Material supplied below:
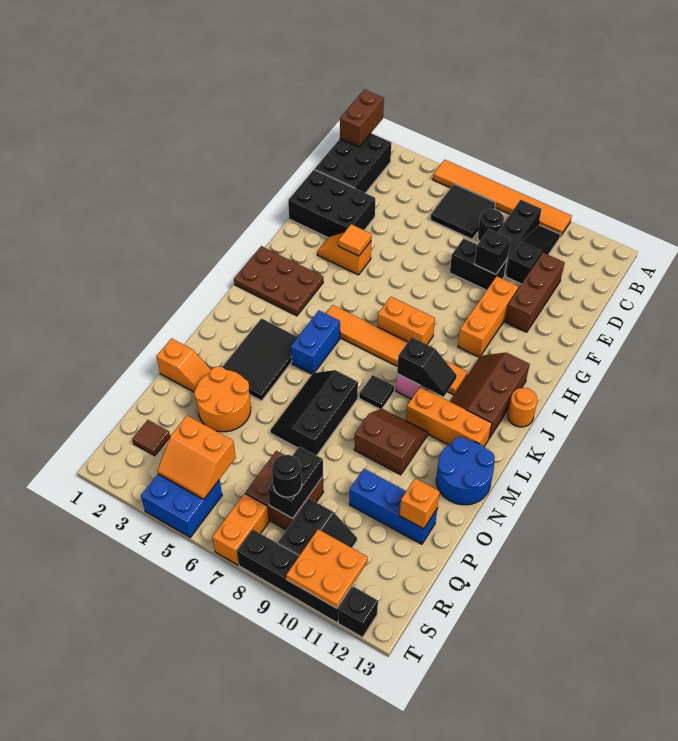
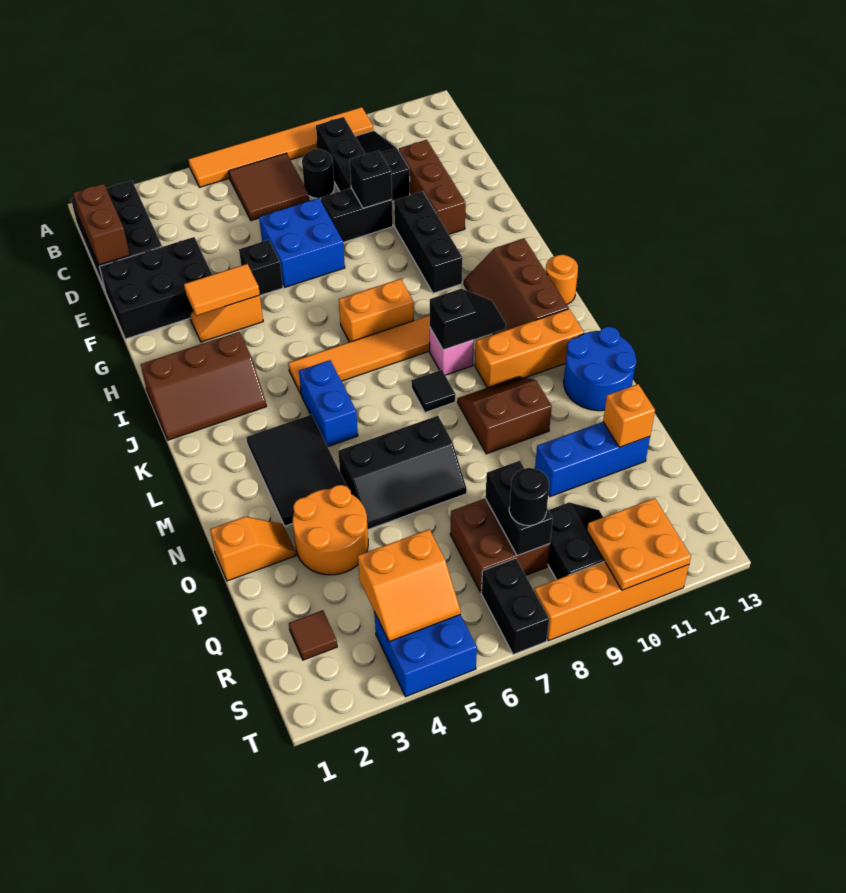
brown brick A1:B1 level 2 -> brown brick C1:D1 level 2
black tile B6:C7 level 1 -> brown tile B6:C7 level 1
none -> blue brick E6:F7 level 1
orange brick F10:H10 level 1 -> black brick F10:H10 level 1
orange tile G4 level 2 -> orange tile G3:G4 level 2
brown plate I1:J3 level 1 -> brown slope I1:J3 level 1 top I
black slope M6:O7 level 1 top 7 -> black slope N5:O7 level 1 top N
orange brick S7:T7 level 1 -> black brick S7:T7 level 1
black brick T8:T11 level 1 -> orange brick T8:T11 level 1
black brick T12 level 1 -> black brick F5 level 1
End of Material supplied.
Material supplied below:
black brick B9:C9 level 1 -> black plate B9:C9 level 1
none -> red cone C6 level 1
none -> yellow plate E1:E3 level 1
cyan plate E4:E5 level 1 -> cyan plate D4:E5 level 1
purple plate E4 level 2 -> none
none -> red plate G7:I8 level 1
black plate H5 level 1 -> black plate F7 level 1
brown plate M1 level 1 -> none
End of Material supplied.
Material supplied below:
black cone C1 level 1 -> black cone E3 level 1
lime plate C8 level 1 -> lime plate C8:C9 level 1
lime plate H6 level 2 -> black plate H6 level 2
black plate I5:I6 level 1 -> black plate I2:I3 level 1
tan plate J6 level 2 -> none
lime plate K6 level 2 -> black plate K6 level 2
End of Material supplied.
#### [What the task requires]
Scan the material above for the word "black". Copy each line where it occurs.

#### [Answer to this task]
black tile B6:C7 level 1 -> brown tile B6:C7 level 1
orange brick F10:H10 level 1 -> black brick F10:H10 level 1
black slope M6:O7 level 1 top 7 -> black slope N5:O7 level 1 top N
orange brick S7:T7 level 1 -> black brick S7:T7 level 1
black brick T8:T11 level 1 -> orange brick T8:T11 level 1
black brick T12 level 1 -> black brick F5 level 1
black brick B9:C9 level 1 -> black plate B9:C9 level 1
black plate H5 level 1 -> black plate F7 level 1
black cone C1 level 1 -> black cone E3 level 1
lime plate H6 level 2 -> black plate H6 level 2
black plate I5:I6 level 1 -> black plate I2:I3 level 1
lime plate K6 level 2 -> black plate K6 level 2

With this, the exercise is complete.